┏━━

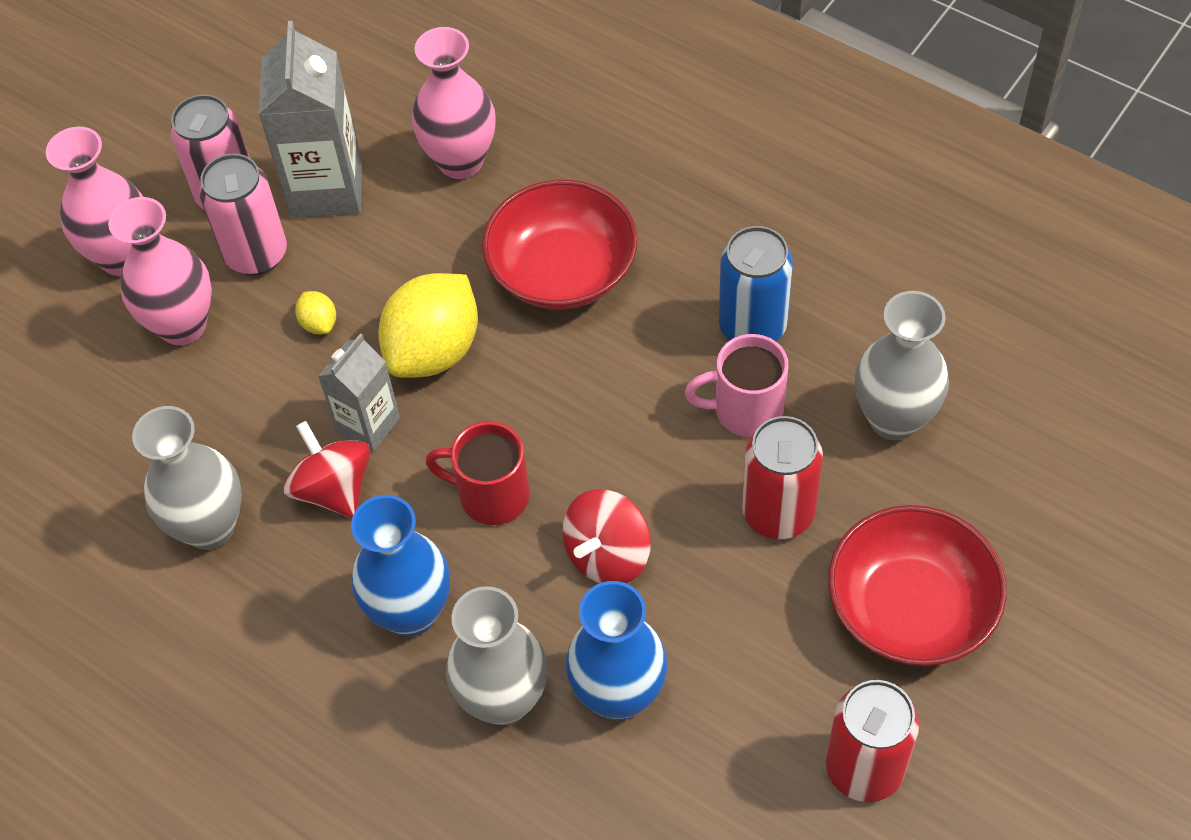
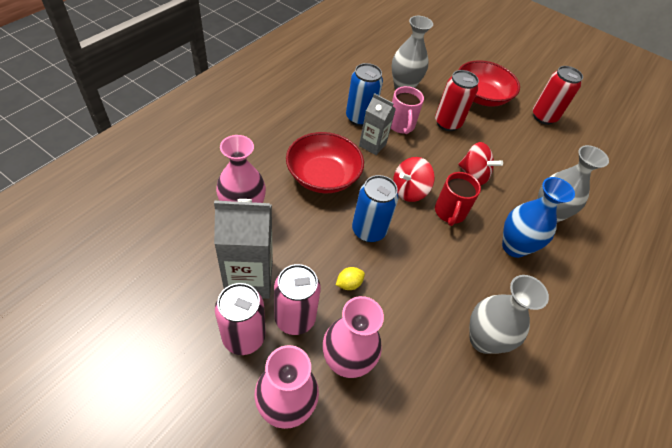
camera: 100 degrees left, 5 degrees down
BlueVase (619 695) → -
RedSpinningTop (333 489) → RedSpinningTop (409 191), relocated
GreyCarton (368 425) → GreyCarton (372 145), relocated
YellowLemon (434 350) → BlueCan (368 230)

┗━━
┏━━

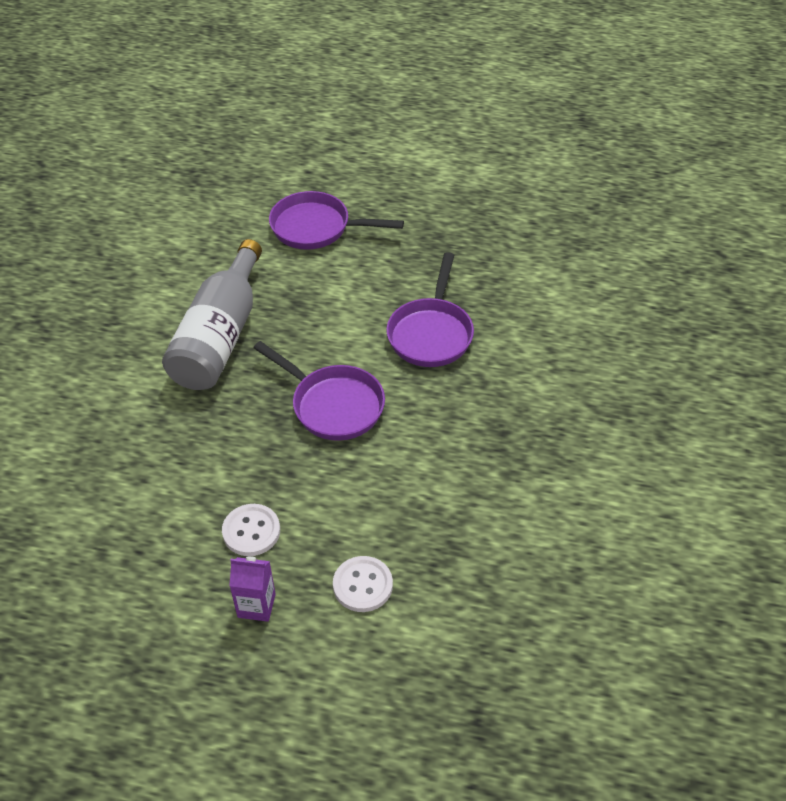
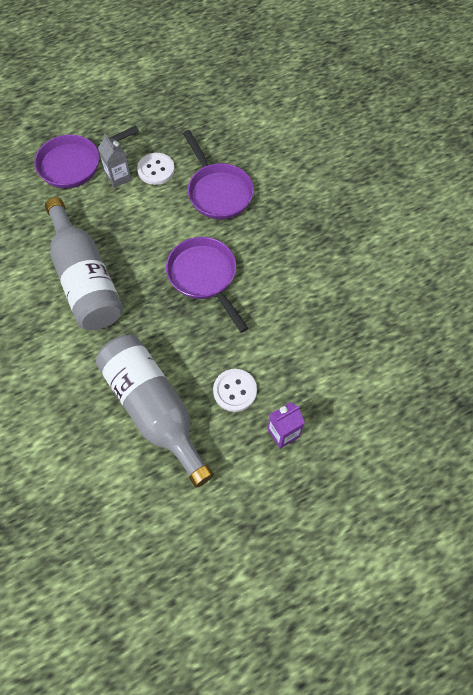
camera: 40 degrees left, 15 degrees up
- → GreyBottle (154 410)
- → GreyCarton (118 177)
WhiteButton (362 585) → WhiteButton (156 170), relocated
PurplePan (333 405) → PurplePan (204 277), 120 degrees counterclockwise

┗━━

» **TO DO**:
Give back precisely the lines above that start at the line containing "- → GreyBottle (154 410)" and end at the line containing "PurplePan (333 405)", inclusive. No other lines belong in the output.

» **SOLUTION TO THIS PROBLEM**:
- → GreyBottle (154 410)
- → GreyCarton (118 177)
WhiteButton (362 585) → WhiteButton (156 170), relocated
PurplePan (333 405) → PurplePan (204 277), 120 degrees counterclockwise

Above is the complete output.